§ Directions
Everything from the line with "R10: 5.6k (N010, U4/DIS)" to the last line of the listing must be retyped exactly, both ends included, with the pictures dropped.

§ Provided records
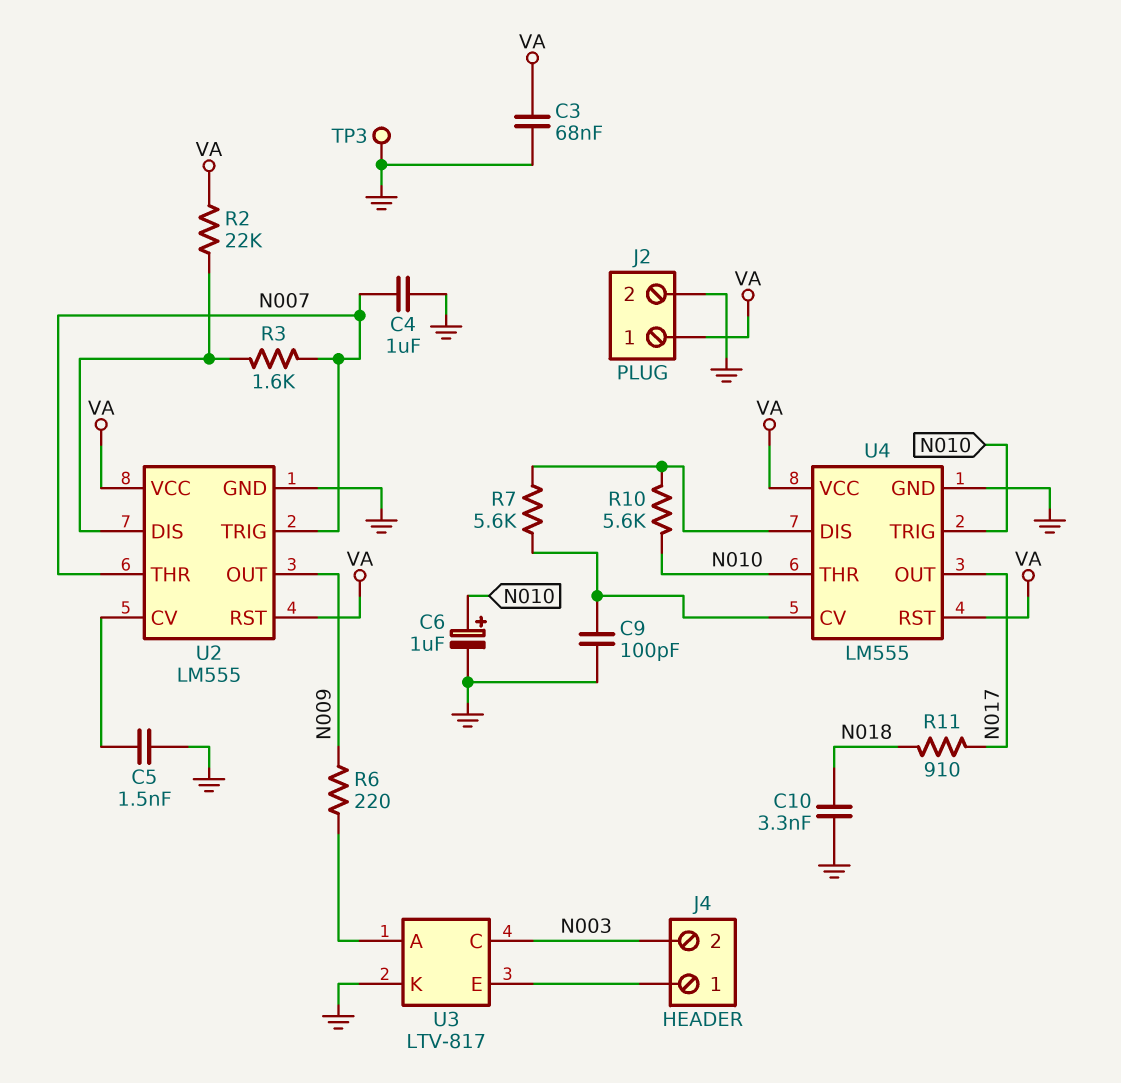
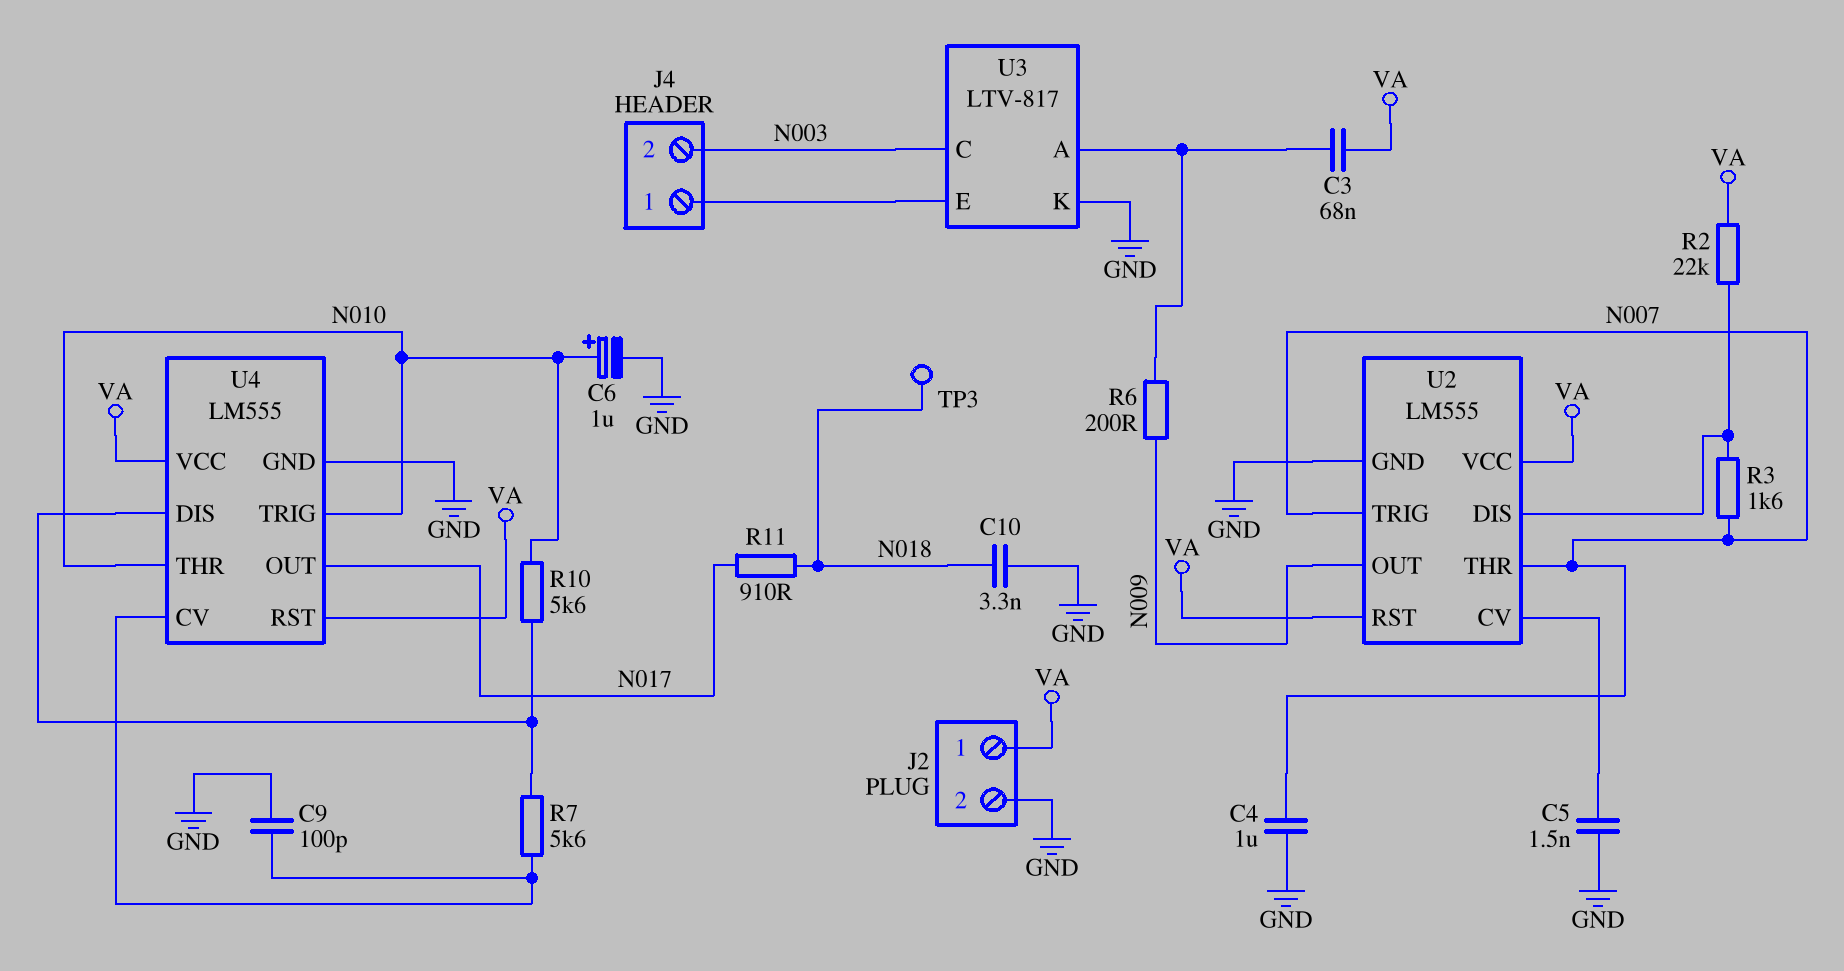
C3: 68nF (GND, VA) -> 68nF (U3/A, VA)
R6: 220 (N009, U3/A) -> 200 (N009, U3/A)
TP3: test point (GND) -> test point (N018)

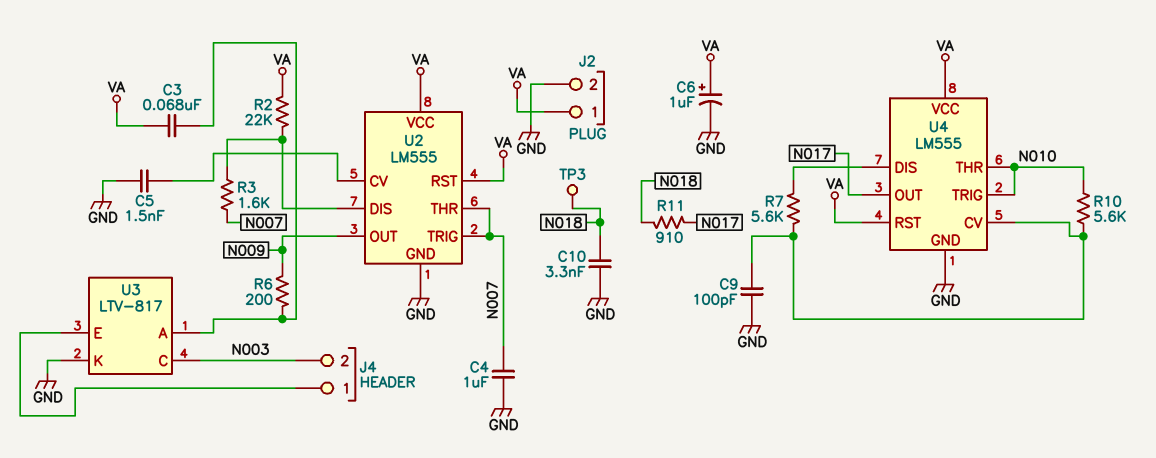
C6: 1uF (plus N010, minus GND) -> 1uF (plus VA, minus GND)
R10: 5.6k (N010, U4/DIS) -> 5.6k (N010, U4/CV)

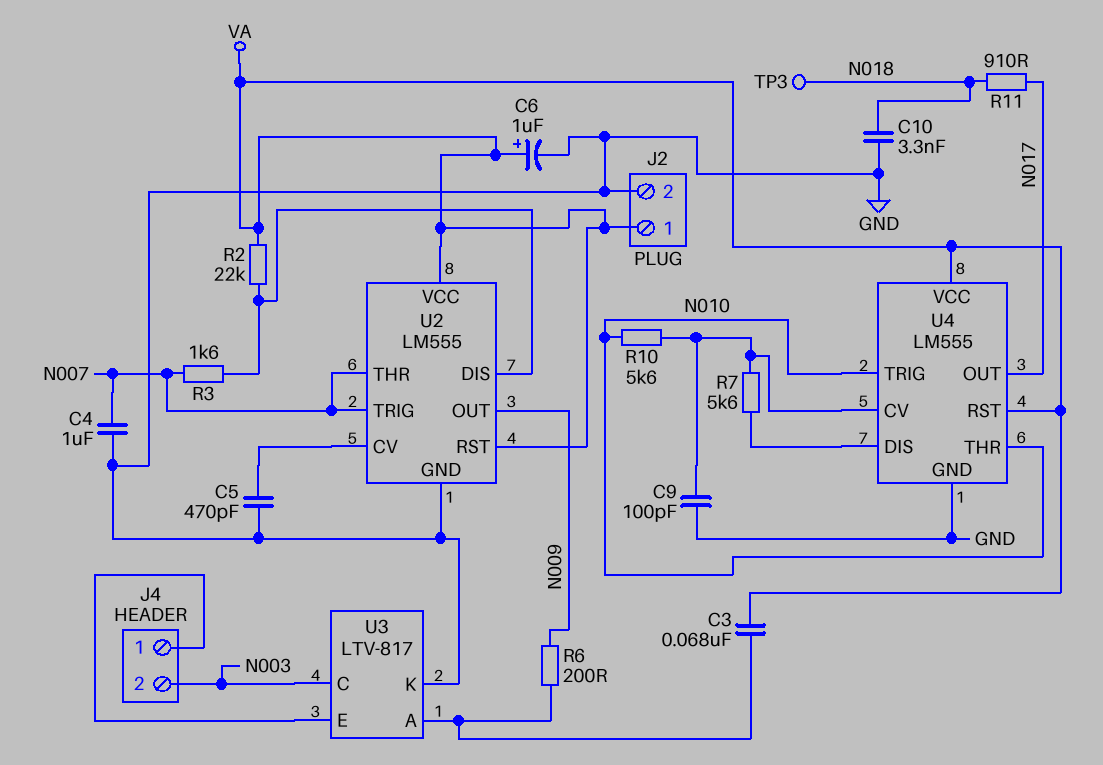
C5: 1.5nF (GND, U2/CV) -> 470pF (GND, U2/CV)

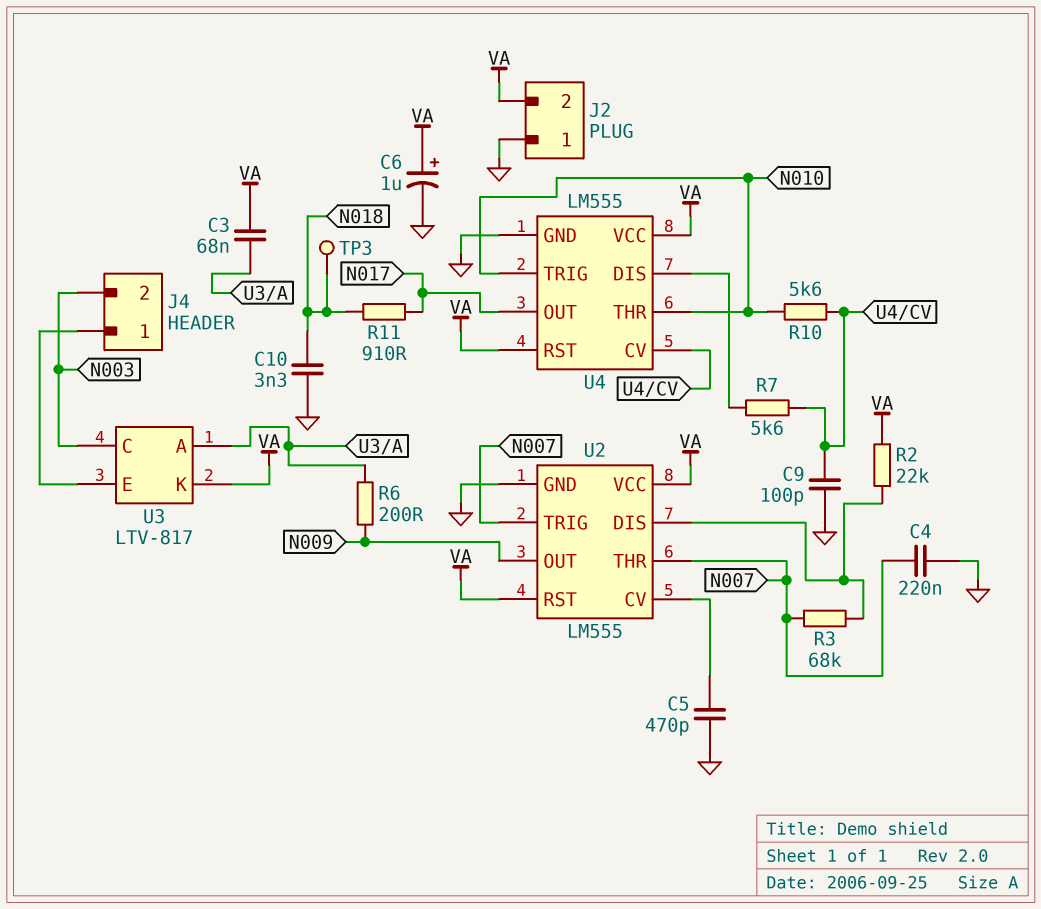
C4: 1uF (GND, N007) -> 220nF (GND, N007)
J2 pin 1: VA -> GND
J2 pin 2: GND -> VA
R3: 1.6k (N007, U2/DIS) -> 68k (N007, U2/DIS)
U3 pin K: GND -> VA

§ Result below
R10: 5.6k (N010, U4/DIS) -> 5.6k (N010, U4/CV)

C5: 1.5nF (GND, U2/CV) -> 470pF (GND, U2/CV)

C4: 1uF (GND, N007) -> 220nF (GND, N007)
J2 pin 1: VA -> GND
J2 pin 2: GND -> VA
R3: 1.6k (N007, U2/DIS) -> 68k (N007, U2/DIS)
U3 pin K: GND -> VA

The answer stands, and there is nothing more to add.